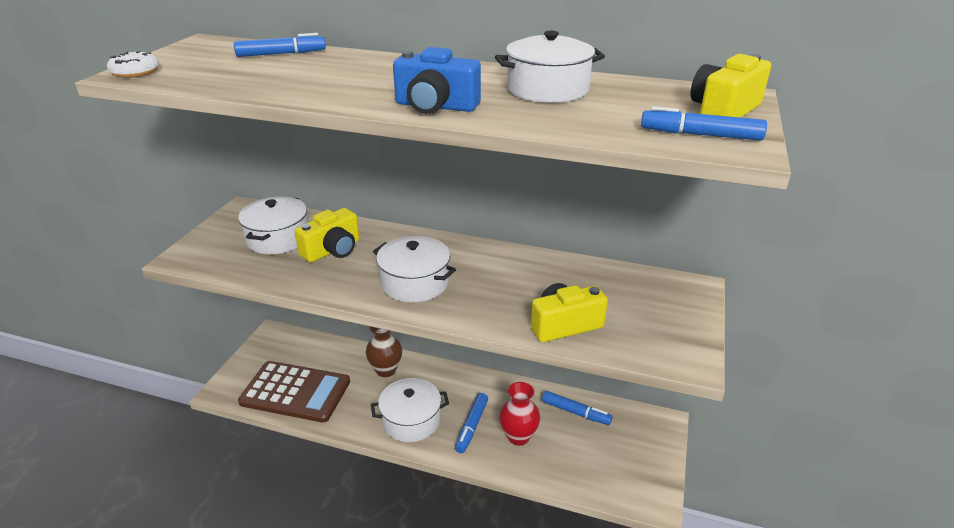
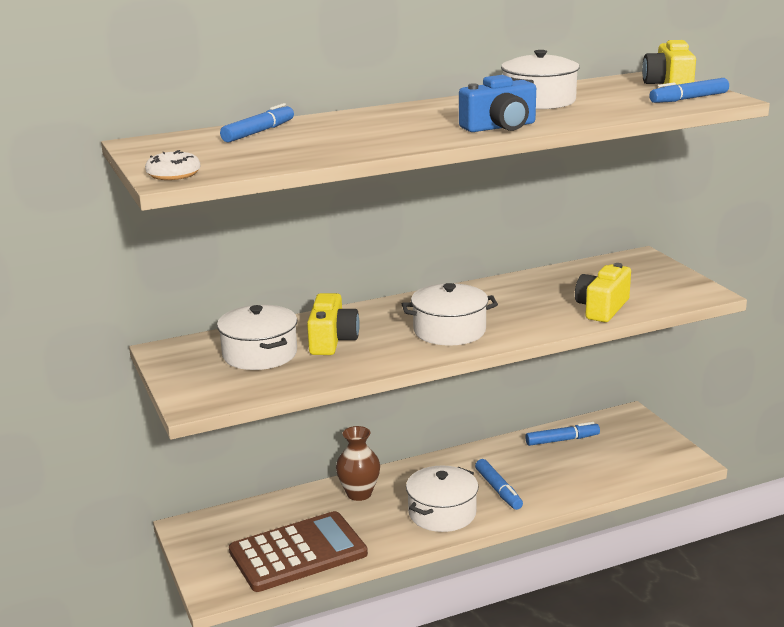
camera: 40 degrees left, 10 degrees down
(518, 436) = (544, 476): red vase -> none

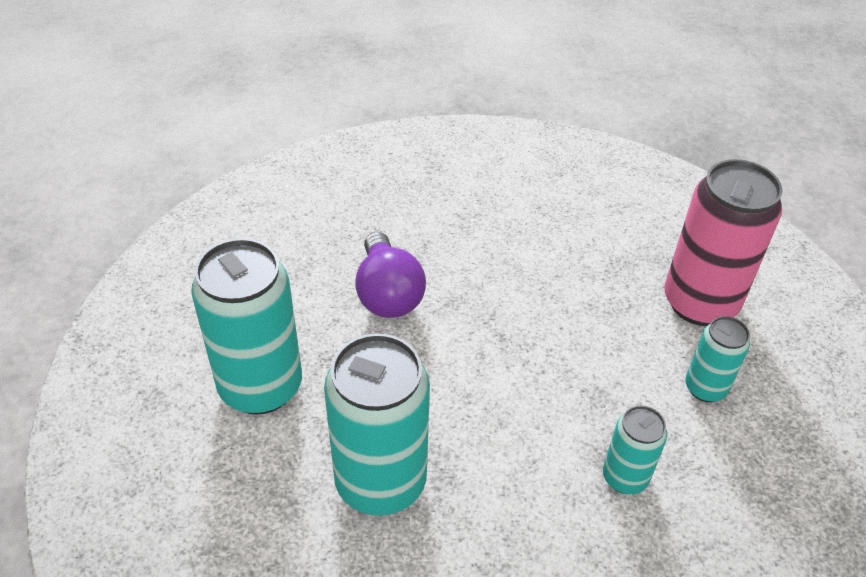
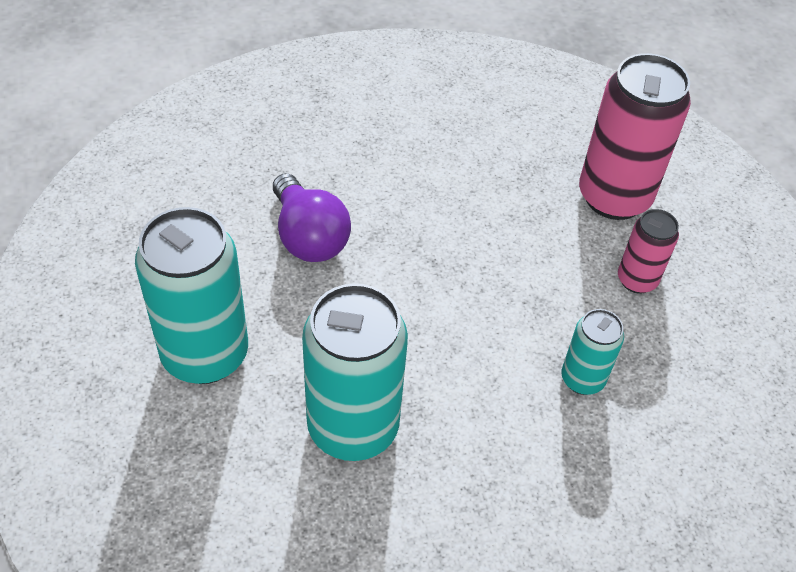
camera: 15 degrees left, 5 degrees up
(705, 388) = (637, 280): turquoise can -> pink can

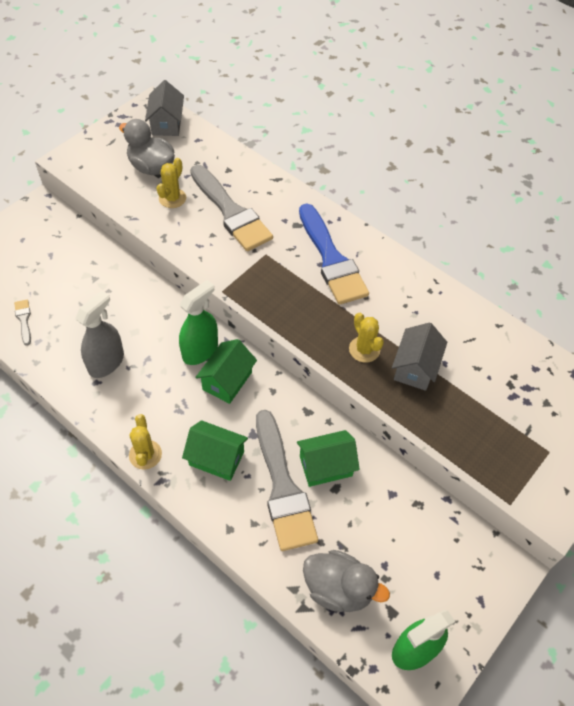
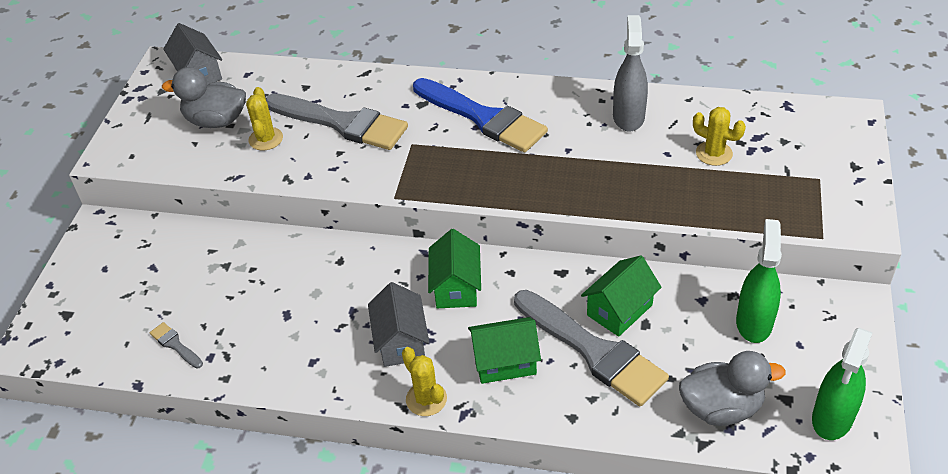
camera: 25 degrees left, 10 degrees down
(106, 362) = (309, 337): grey spray bottle -> grey spray bottle (628, 117)
(200, 351) = (404, 274): green spray bottle -> green spray bottle (754, 322)
(364, 349) = (582, 179): yellow cactus -> yellow cactus (714, 153)
(415, 367) = (643, 170): grey house -> grey house (401, 341)

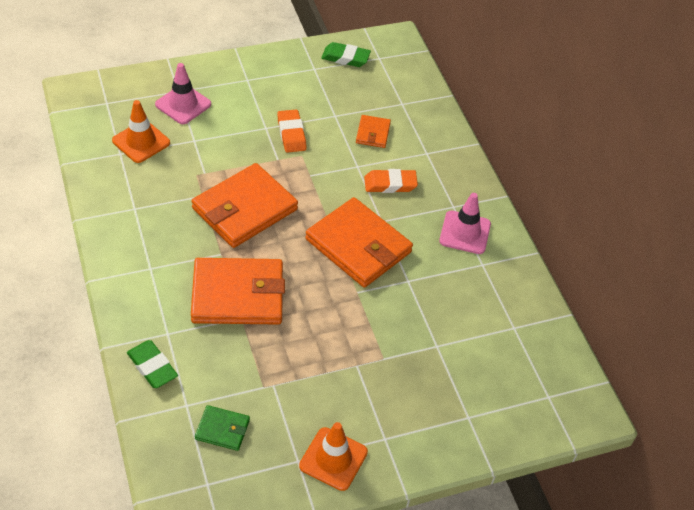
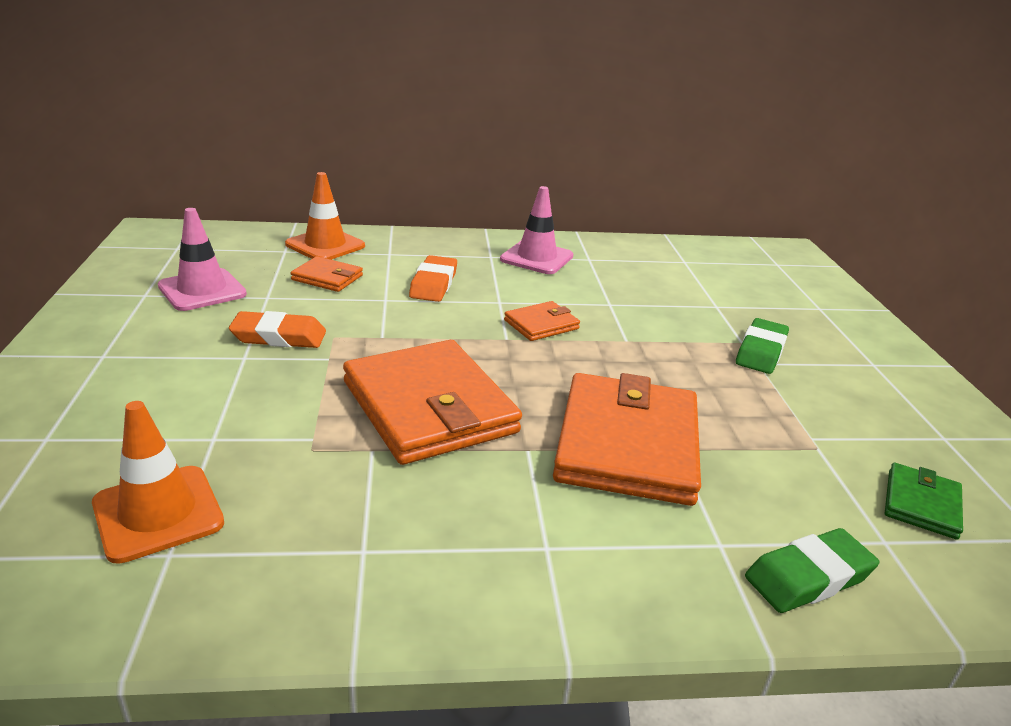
camera: 75 degrees left, 20 degrees down
(183, 104) = (95, 437): pink traffic cone -> pink traffic cone (202, 290)
(333, 459) = (926, 407): orange traffic cone -> orange traffic cone (325, 245)
(345, 58) = (149, 268): green eraser -> green eraser (761, 351)
(358, 246) = (541, 324): orange wallet -> orange wallet, size x0.47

:: What this task involves ::
Output all the entries above verbatim, please. No images.

:: Solution below ::
camera: 40 degrees left, 10 degrees down
(518, 436) = (544, 476): red vase -> none

camera: 15 degrees left, 5 degrees up
(705, 388) = (637, 280): turquoise can -> pink can

camera: 25 degrees left, 10 degrees down
(106, 362) = (309, 337): grey spray bottle -> grey spray bottle (628, 117)
(200, 351) = (404, 274): green spray bottle -> green spray bottle (754, 322)
(364, 349) = (582, 179): yellow cactus -> yellow cactus (714, 153)
(415, 367) = (643, 170): grey house -> grey house (401, 341)

camera: 75 degrees left, 20 degrees down
(183, 104) = (95, 437): pink traffic cone -> pink traffic cone (202, 290)
(333, 459) = (926, 407): orange traffic cone -> orange traffic cone (325, 245)
(345, 58) = (149, 268): green eraser -> green eraser (761, 351)
(358, 246) = (541, 324): orange wallet -> orange wallet, size x0.47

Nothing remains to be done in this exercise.